=== Begin Enclosure ===
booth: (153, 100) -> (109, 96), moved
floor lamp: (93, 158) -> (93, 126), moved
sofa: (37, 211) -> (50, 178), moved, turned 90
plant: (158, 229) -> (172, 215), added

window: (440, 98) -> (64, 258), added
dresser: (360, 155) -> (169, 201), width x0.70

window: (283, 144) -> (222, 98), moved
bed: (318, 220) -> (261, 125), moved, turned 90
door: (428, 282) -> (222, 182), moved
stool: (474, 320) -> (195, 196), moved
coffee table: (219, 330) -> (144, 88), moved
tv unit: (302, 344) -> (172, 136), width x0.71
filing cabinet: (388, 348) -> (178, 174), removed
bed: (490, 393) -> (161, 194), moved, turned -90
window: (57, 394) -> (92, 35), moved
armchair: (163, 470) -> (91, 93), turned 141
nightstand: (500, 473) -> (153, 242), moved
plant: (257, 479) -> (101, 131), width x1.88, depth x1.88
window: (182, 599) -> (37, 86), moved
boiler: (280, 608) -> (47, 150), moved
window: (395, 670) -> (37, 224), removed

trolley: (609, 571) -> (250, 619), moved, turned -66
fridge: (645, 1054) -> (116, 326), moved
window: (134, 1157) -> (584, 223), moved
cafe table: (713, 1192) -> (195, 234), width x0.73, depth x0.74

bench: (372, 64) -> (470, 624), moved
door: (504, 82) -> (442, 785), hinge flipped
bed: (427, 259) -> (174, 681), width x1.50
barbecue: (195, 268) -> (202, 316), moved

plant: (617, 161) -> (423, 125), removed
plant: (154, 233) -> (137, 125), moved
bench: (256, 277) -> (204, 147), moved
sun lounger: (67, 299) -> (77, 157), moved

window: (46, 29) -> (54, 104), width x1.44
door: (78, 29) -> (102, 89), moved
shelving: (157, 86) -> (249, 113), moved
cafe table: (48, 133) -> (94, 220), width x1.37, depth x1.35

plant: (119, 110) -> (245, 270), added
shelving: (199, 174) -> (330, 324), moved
=== End Enclosure ===
== PROBLEM DETAILS ==
Identify the lines in the entries that hold "added" and return each one.

== WRITTEN ANSWER ==
plant: (158, 229) -> (172, 215), added
window: (440, 98) -> (64, 258), added
plant: (119, 110) -> (245, 270), added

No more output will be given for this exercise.